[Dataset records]
--

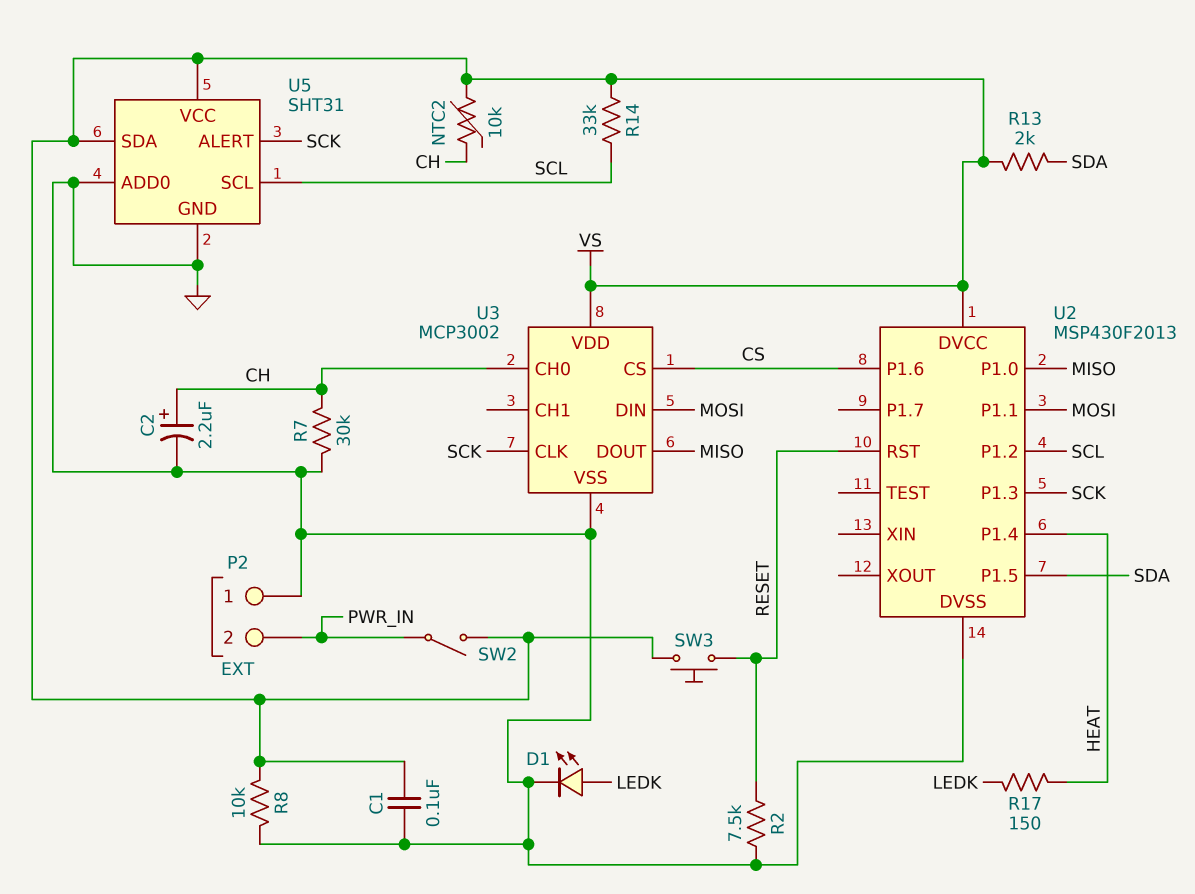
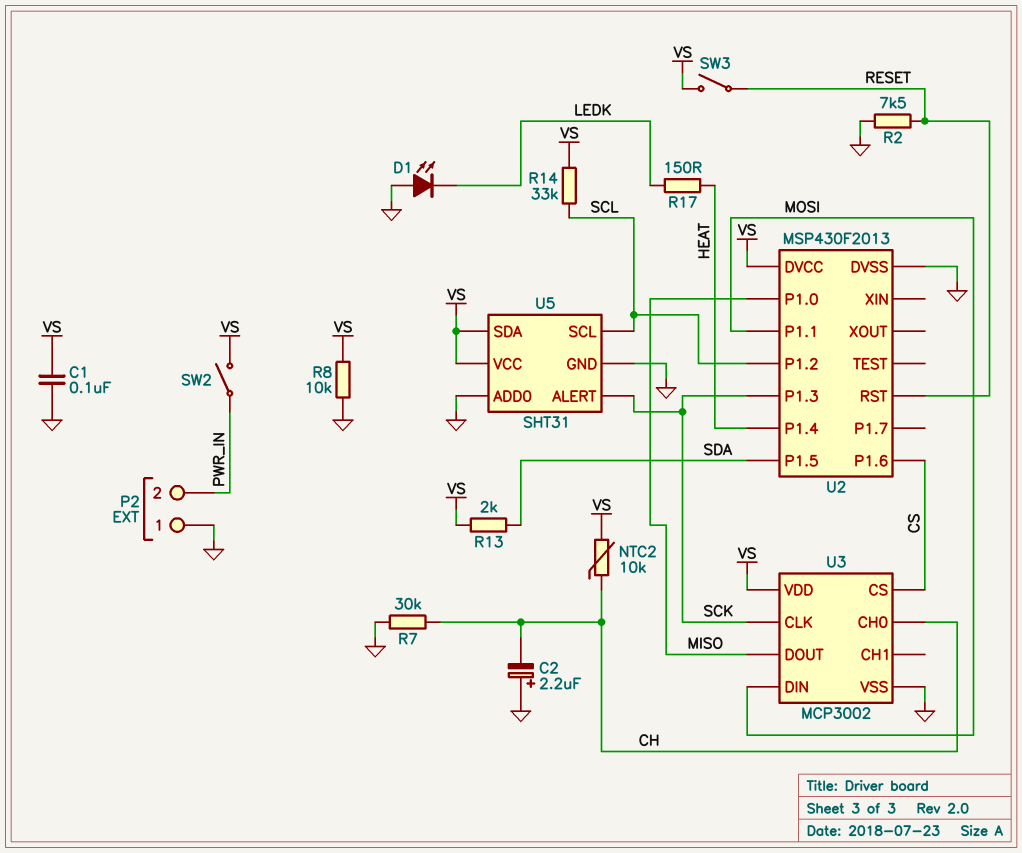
C2: 2.2uF (plus CH, minus GND) -> 2.2uF (plus GND, minus CH)
D1: LED (A LEDK, K GND) -> LED (A GND, K LEDK)
SW3: button (RESET, VS) -> switch (RESET, VS)

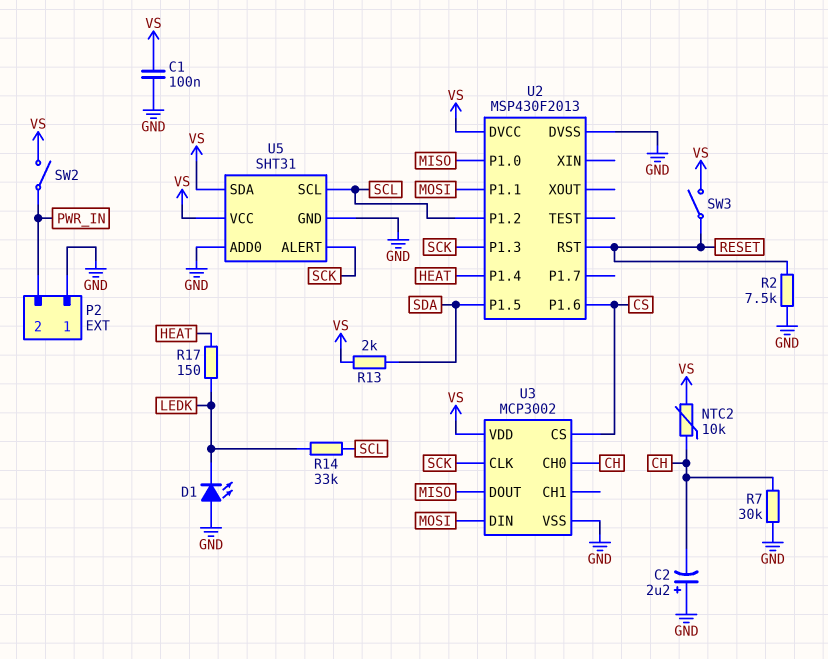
R8: 10k (GND, VS) -> none
R14: 33k (SCL, VS) -> 33k (LEDK, SCL)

--

Apart from the images, every line above needs to be printed again exactly.

• **OUTPUT BELOW**
C2: 2.2uF (plus CH, minus GND) -> 2.2uF (plus GND, minus CH)
D1: LED (A LEDK, K GND) -> LED (A GND, K LEDK)
SW3: button (RESET, VS) -> switch (RESET, VS)

R8: 10k (GND, VS) -> none
R14: 33k (SCL, VS) -> 33k (LEDK, SCL)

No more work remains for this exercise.